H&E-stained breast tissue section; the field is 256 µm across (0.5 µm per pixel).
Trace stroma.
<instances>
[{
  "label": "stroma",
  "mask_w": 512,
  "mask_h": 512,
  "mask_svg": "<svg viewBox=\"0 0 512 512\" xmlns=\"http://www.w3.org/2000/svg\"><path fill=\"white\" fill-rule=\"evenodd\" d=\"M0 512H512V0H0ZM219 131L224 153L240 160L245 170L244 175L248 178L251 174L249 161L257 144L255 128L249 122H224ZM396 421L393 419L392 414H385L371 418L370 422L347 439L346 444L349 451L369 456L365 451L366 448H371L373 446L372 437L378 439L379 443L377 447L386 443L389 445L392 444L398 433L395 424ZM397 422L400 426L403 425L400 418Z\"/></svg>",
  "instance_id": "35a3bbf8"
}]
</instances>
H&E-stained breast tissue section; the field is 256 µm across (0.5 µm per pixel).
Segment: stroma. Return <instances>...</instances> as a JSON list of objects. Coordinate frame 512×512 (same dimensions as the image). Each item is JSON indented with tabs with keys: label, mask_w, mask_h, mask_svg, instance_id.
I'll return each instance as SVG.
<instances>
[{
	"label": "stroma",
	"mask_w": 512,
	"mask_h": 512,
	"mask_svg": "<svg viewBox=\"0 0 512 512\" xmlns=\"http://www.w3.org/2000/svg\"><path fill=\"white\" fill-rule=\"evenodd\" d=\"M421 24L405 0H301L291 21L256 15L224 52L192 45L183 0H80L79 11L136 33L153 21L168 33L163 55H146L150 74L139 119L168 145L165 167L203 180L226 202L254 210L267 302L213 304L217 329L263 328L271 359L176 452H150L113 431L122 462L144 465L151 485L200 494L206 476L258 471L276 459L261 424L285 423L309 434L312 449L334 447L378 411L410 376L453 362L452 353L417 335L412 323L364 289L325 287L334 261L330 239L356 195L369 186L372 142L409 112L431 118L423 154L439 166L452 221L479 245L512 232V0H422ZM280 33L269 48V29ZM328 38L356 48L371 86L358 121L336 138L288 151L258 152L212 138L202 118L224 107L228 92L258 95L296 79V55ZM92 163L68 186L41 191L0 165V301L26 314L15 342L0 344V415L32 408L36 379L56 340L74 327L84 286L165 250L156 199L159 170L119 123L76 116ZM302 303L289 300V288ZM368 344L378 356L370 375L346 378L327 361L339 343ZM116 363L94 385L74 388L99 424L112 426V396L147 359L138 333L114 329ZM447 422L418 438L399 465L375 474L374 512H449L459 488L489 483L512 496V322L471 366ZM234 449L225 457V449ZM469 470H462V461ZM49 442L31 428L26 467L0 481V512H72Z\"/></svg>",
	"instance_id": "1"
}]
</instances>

• **Written exercise**:
Write an exact transcription of every entry above.

• **In response**:
H&E-stained breast tissue section; the field is 256 µm across (0.5 µm per pixel).
Trace stroma.
<instances>
[{
  "label": "stroma",
  "mask_w": 512,
  "mask_h": 512,
  "mask_svg": "<svg viewBox=\"0 0 512 512\" xmlns=\"http://www.w3.org/2000/svg\"><path fill=\"white\" fill-rule=\"evenodd\" d=\"M0 512H512V0H0ZM219 131L224 153L240 160L245 170L244 175L248 178L251 174L249 161L257 144L255 128L249 122H224ZM396 421L393 419L392 414H385L371 418L370 422L347 439L346 444L349 451L369 456L365 451L366 448H371L373 446L372 437L378 439L379 443L377 447L386 443L389 445L392 444L398 433L395 424ZM397 422L400 426L403 425L400 418Z\"/></svg>",
  "instance_id": "35a3bbf8"
}]
</instances>
H&E-stained breast tissue section; the field is 256 µm across (0.5 µm per pixel).
Segment: stroma. Return <instances>...</instances> as a JSON list of objects. Coordinate frame 512×512 (same dimensions as the image). Each item is JSON indented with tabs with keys: label, mask_w, mask_h, mask_svg, instance_id.
I'll return each instance as SVG.
<instances>
[{
	"label": "stroma",
	"mask_w": 512,
	"mask_h": 512,
	"mask_svg": "<svg viewBox=\"0 0 512 512\" xmlns=\"http://www.w3.org/2000/svg\"><path fill=\"white\" fill-rule=\"evenodd\" d=\"M421 24L405 0H301L291 21L256 15L224 52L192 45L183 0H80L79 11L136 33L153 21L168 33L163 55H146L150 74L139 119L168 145L165 167L203 180L226 202L254 210L267 302L213 304L217 329L263 328L271 359L176 452H150L113 431L122 462L144 465L151 485L200 494L206 476L258 471L276 459L261 424L285 423L309 434L312 449L334 447L378 411L410 376L453 362L452 353L417 335L412 323L364 289L325 287L334 261L330 239L356 195L369 186L372 142L409 112L431 118L423 154L439 166L452 221L479 245L512 232V0H422ZM280 33L269 48V29ZM328 38L356 48L371 86L358 121L336 138L288 151L258 152L212 138L202 118L224 107L228 92L258 95L296 79V55ZM92 163L68 186L41 191L0 165V301L26 314L15 342L0 344V415L32 408L36 379L56 340L74 327L84 286L165 250L156 199L159 170L119 123L76 116ZM302 303L289 300V288ZM368 344L378 356L370 375L346 378L327 361L339 343ZM116 363L94 385L74 388L99 424L112 426V396L147 359L138 333L114 329ZM447 422L418 438L399 465L375 474L374 512H449L459 488L489 483L512 496V322L471 366ZM234 449L225 457V449ZM469 470H462V461ZM49 442L31 428L26 467L0 481V512H72Z\"/></svg>",
	"instance_id": "1"
}]
</instances>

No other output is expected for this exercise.